Exercise data
Start of Block

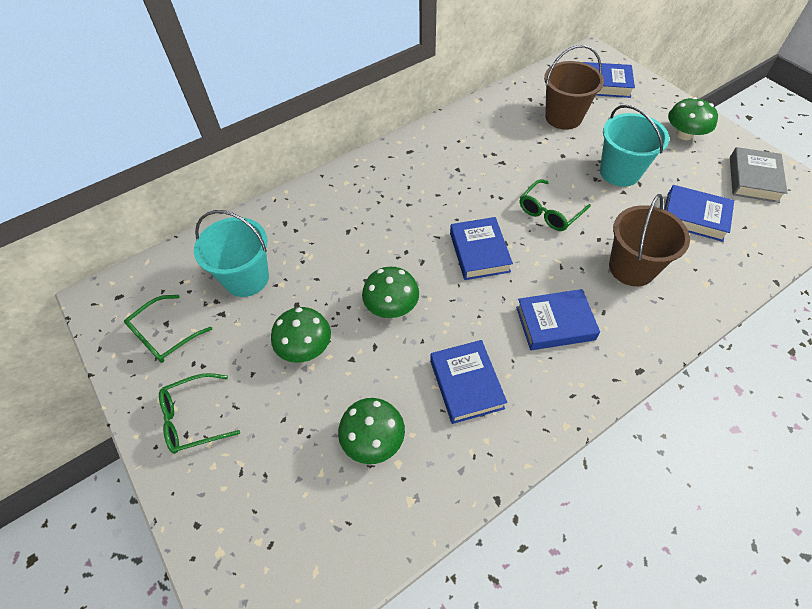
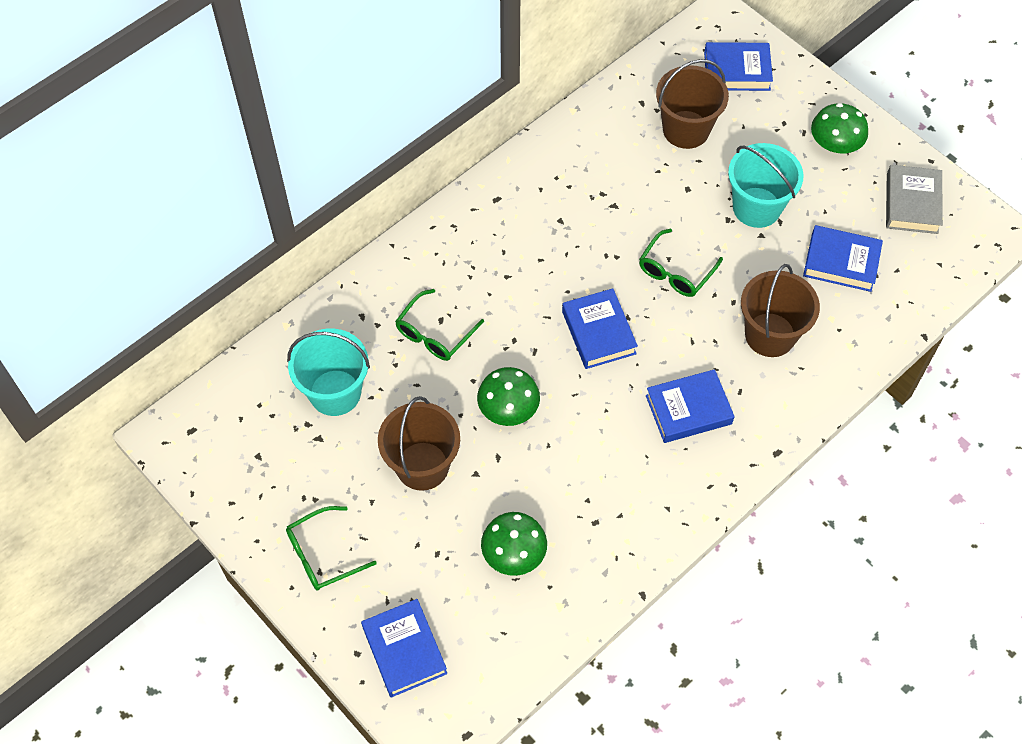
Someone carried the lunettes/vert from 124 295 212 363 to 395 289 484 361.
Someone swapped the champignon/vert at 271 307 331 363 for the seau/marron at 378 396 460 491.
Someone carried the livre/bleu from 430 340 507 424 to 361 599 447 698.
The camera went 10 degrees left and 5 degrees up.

End of Block

Exercise brief
Once the line containing "Someone carried the livre/bleu" is found, output it and each line after it through the end of the listing above, exactly, with nothing else.

Expected output
Someone carried the livre/bleu from 430 340 507 424 to 361 599 447 698.
The camera went 10 degrees left and 5 degrees up.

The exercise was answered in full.